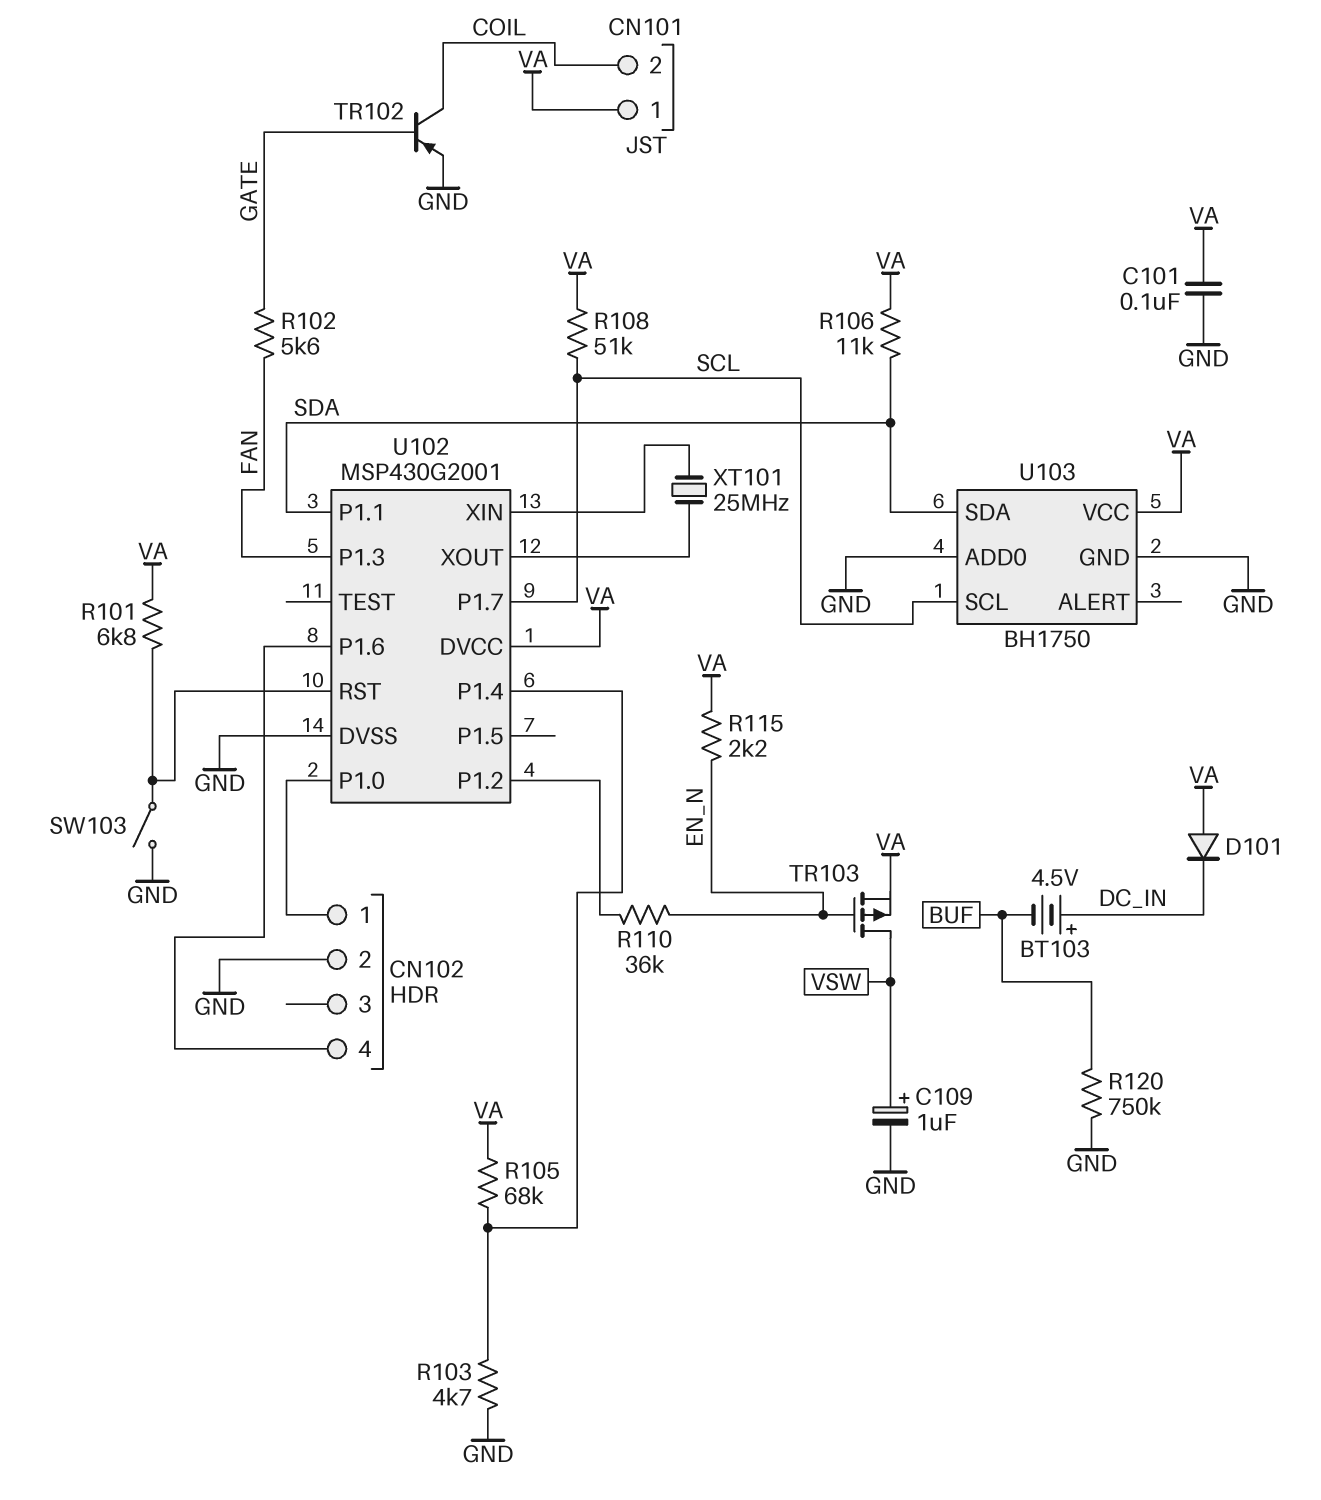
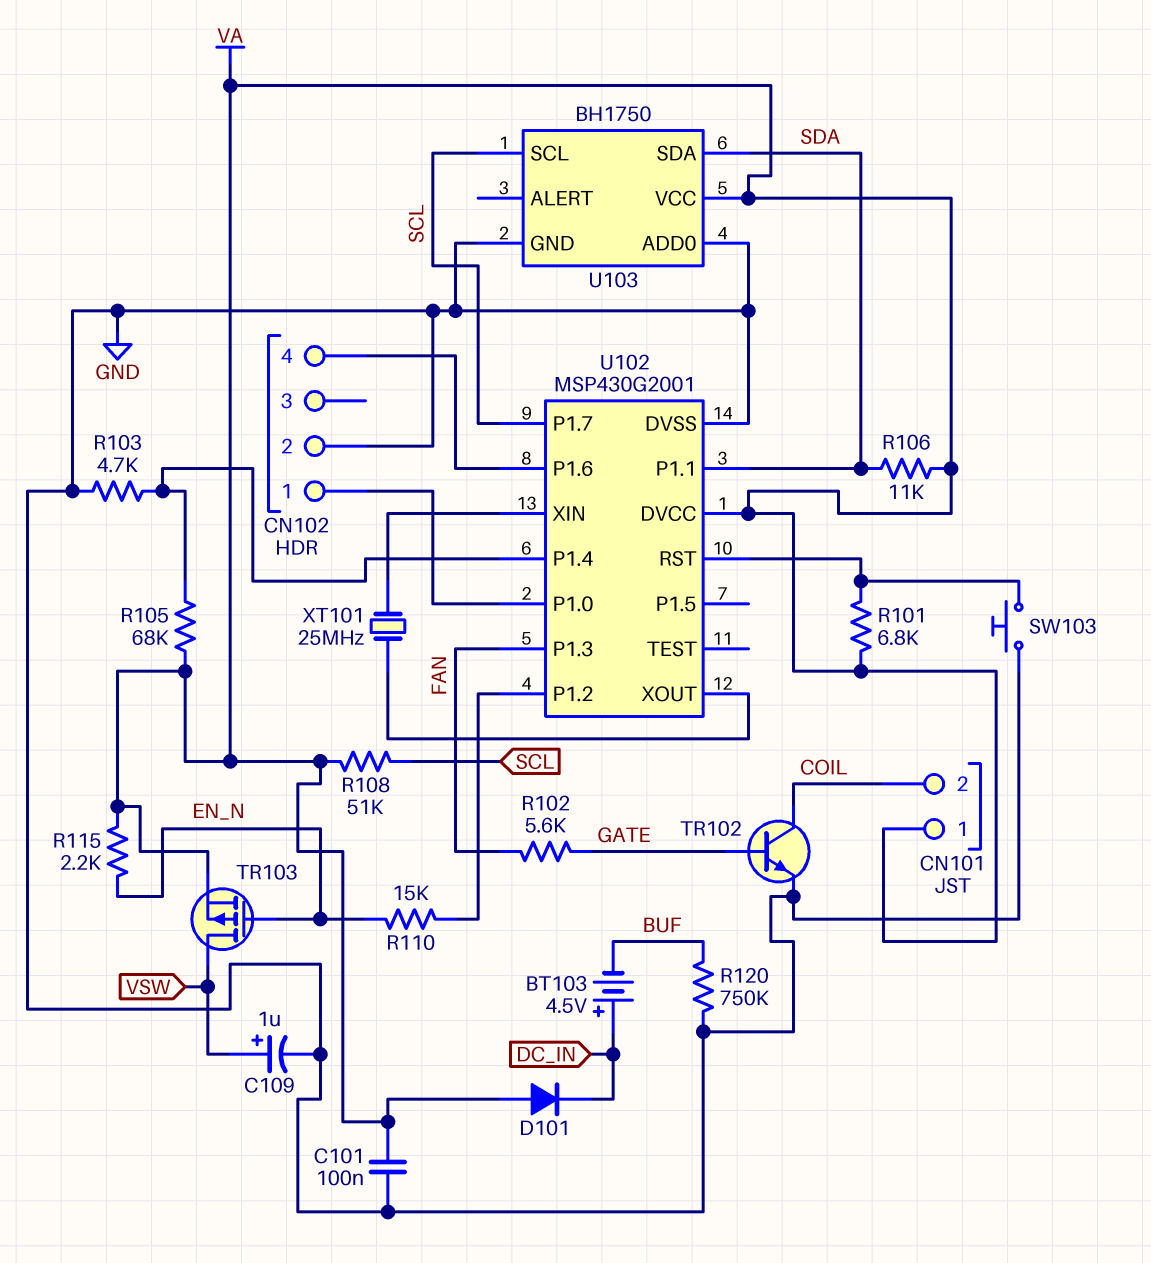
R110: 36k (EN_N, U102/P1.2) -> 15k (EN_N, U102/P1.2)
SW103: switch (GND, U102/RST) -> button (GND, U102/RST)
TR102: PNP (B GATE, C COIL, E GND) -> NPN (B GATE, C COIL, E GND)

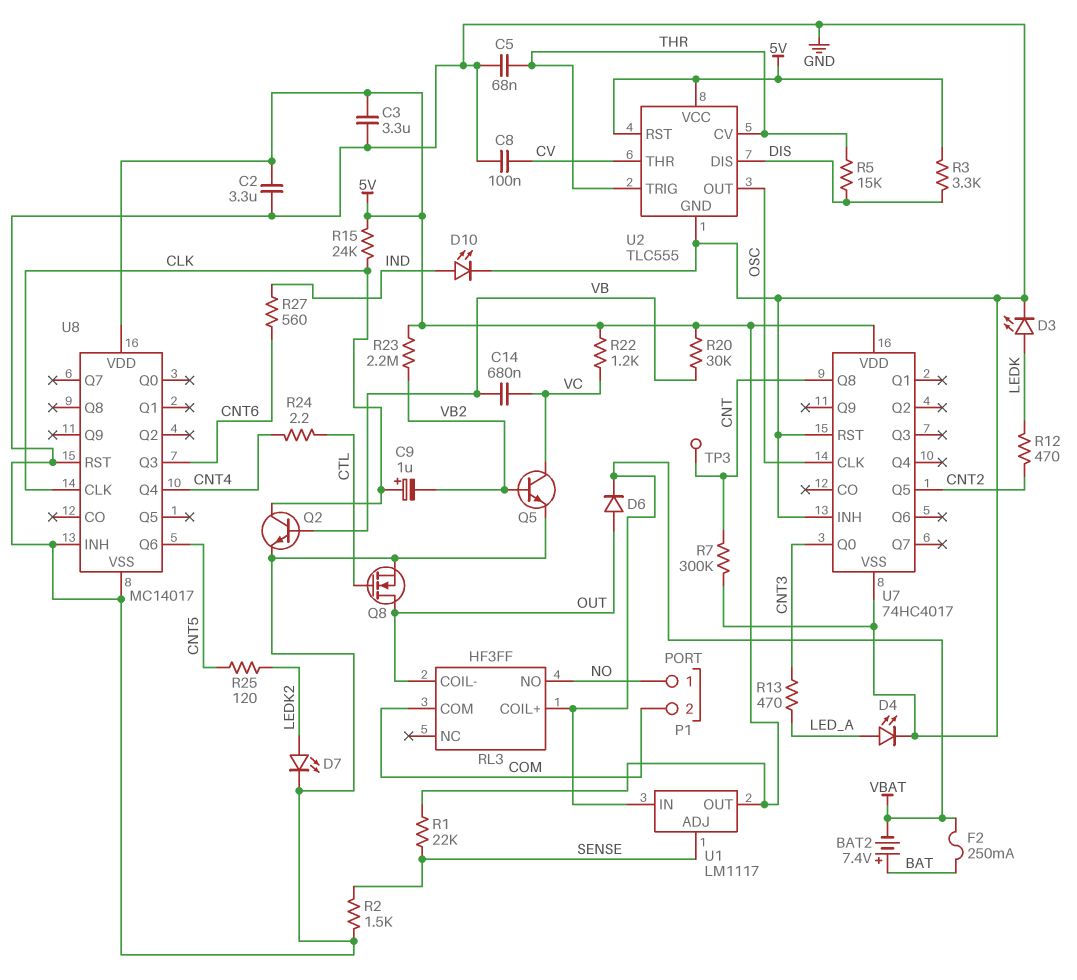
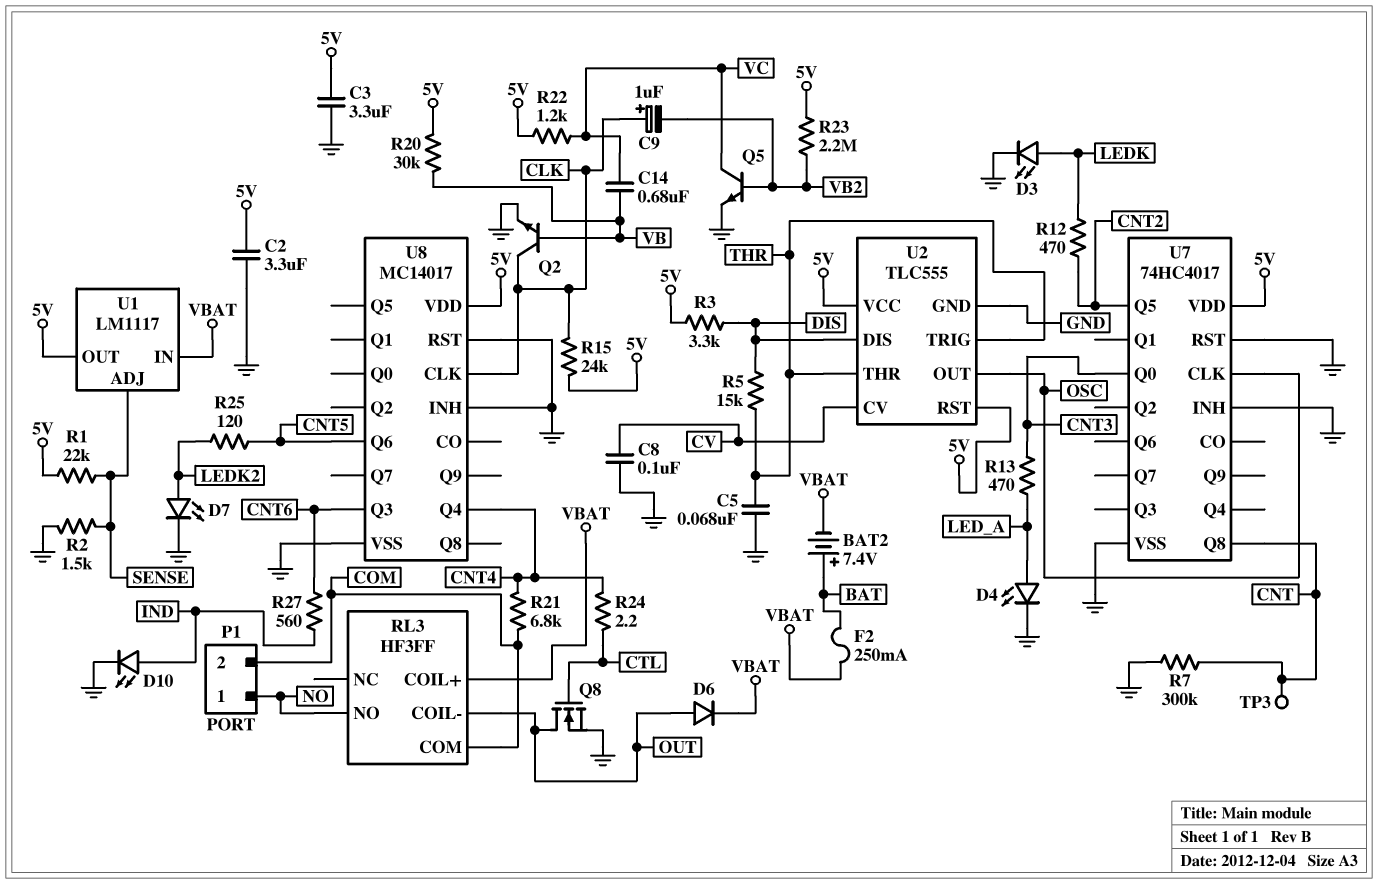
R21: none -> 6.8k (CNT4, COM)
U2 pin CV: THR -> CV
U2 pin THR: CV -> THR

=======

## Work order:
Please output the material above again, exactly, and omit every image.

## Completed task:
R110: 36k (EN_N, U102/P1.2) -> 15k (EN_N, U102/P1.2)
SW103: switch (GND, U102/RST) -> button (GND, U102/RST)
TR102: PNP (B GATE, C COIL, E GND) -> NPN (B GATE, C COIL, E GND)

R21: none -> 6.8k (CNT4, COM)
U2 pin CV: THR -> CV
U2 pin THR: CV -> THR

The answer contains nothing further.